START STORED DATA

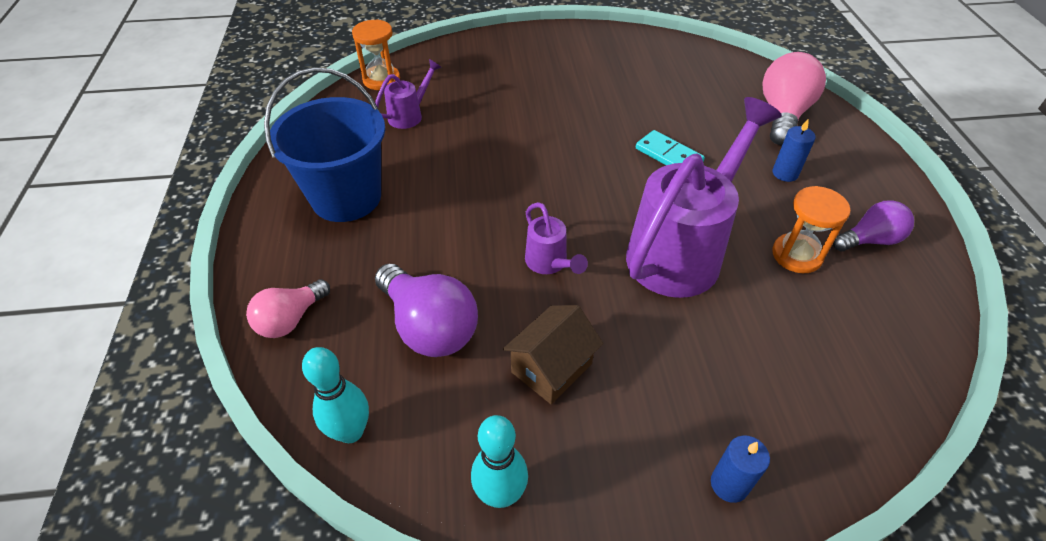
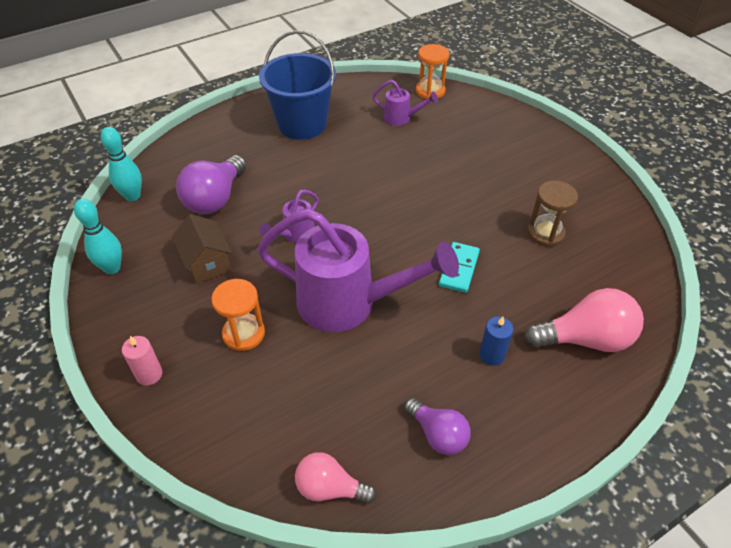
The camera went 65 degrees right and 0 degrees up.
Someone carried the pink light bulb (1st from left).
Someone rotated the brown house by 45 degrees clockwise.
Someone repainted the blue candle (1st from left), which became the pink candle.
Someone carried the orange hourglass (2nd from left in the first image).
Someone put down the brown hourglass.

END STORED DATA

## WHAT IS BEING ASKED
Your answer must hold the line containing "Someone carried the pink" and all lines after it in the entries above, exactly, and nothing else.

## OUTPUT
Someone carried the pink light bulb (1st from left).
Someone rotated the brown house by 45 degrees clockwise.
Someone repainted the blue candle (1st from left), which became the pink candle.
Someone carried the orange hourglass (2nd from left in the first image).
Someone put down the brown hourglass.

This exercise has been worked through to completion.